**What to do:** Include the line with "(65, 298) = (655, 627): black" and every line before it in the entries below, echoed exactly, but not the pictures.

:: Provided entries

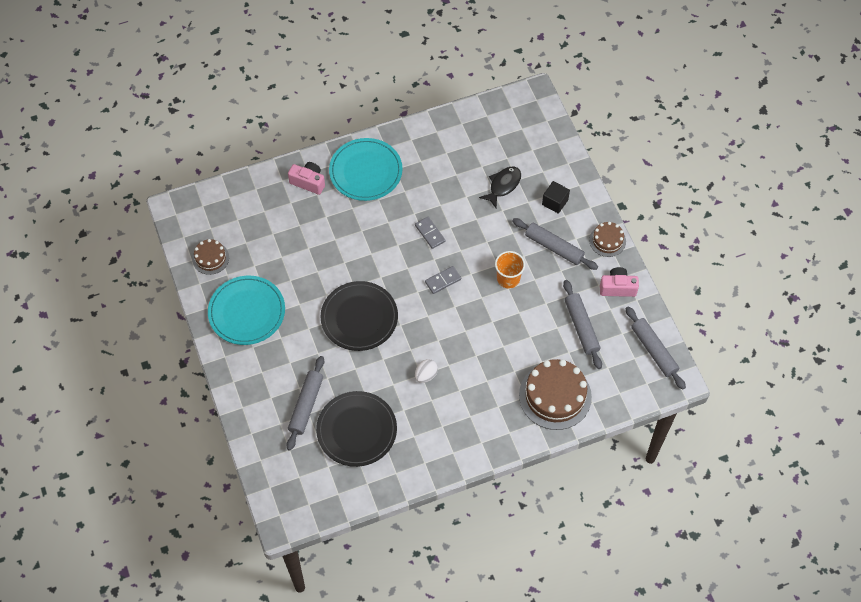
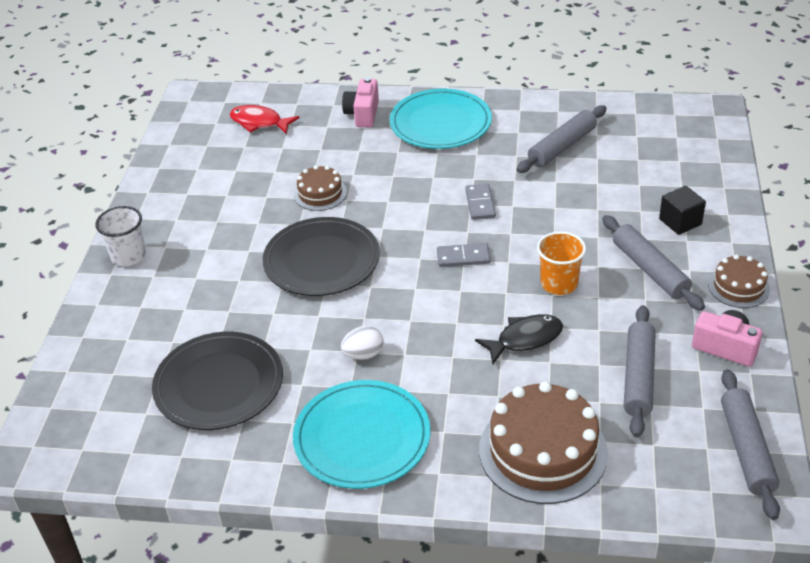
camera: 30 degrees right, 20 degrees down
(210, 258) = (191, 148): brown cake -> brown cake (320, 193)
(234, 363) = (128, 256): none -> white cup
(241, 216) = (259, 122): none -> red fish
(247, 312) = (188, 210): turquoise plate -> turquoise plate (362, 437)
(306, 405) = (176, 331): grey rolling pin -> grey rolling pin (562, 147)
(308, 182) = (363, 114): pink camera -> pink camera turned 135 degrees counterclockwise
(503, 185) = (614, 184): black fish -> black fish (525, 339)

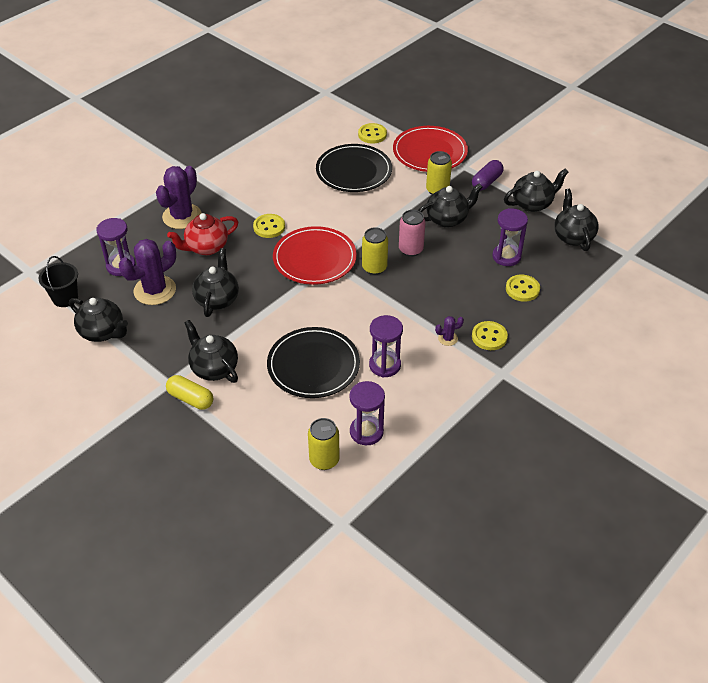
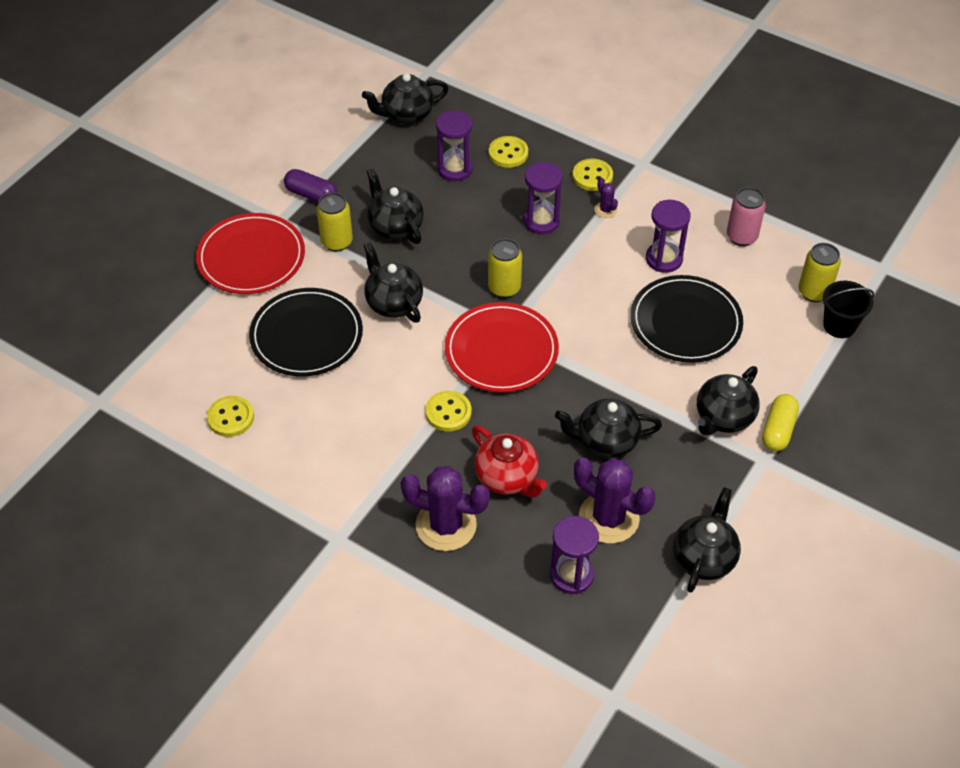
camera: 100 degrees left, 5 degrees up
(65, 298) = (655, 627): black bucket -> black bucket (839, 325)
(366, 432) = (763, 263): purple hourglass -> purple hourglass (541, 221)
(372, 134) = (214, 326): yellow button -> yellow button (231, 417)
(411, 250) = (462, 256): pink can -> pink can (741, 236)
(532, 204) = (350, 150): black teapot -> black teapot (393, 303)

::::

**Result of this task:**
camera: 30 degrees right, 20 degrees down
(210, 258) = (191, 148): brown cake -> brown cake (320, 193)
(234, 363) = (128, 256): none -> white cup
(241, 216) = (259, 122): none -> red fish
(247, 312) = (188, 210): turquoise plate -> turquoise plate (362, 437)
(306, 405) = (176, 331): grey rolling pin -> grey rolling pin (562, 147)
(308, 182) = (363, 114): pink camera -> pink camera turned 135 degrees counterclockwise
(503, 185) = (614, 184): black fish -> black fish (525, 339)

camera: 100 degrees left, 5 degrees up
(65, 298) = (655, 627): black bucket -> black bucket (839, 325)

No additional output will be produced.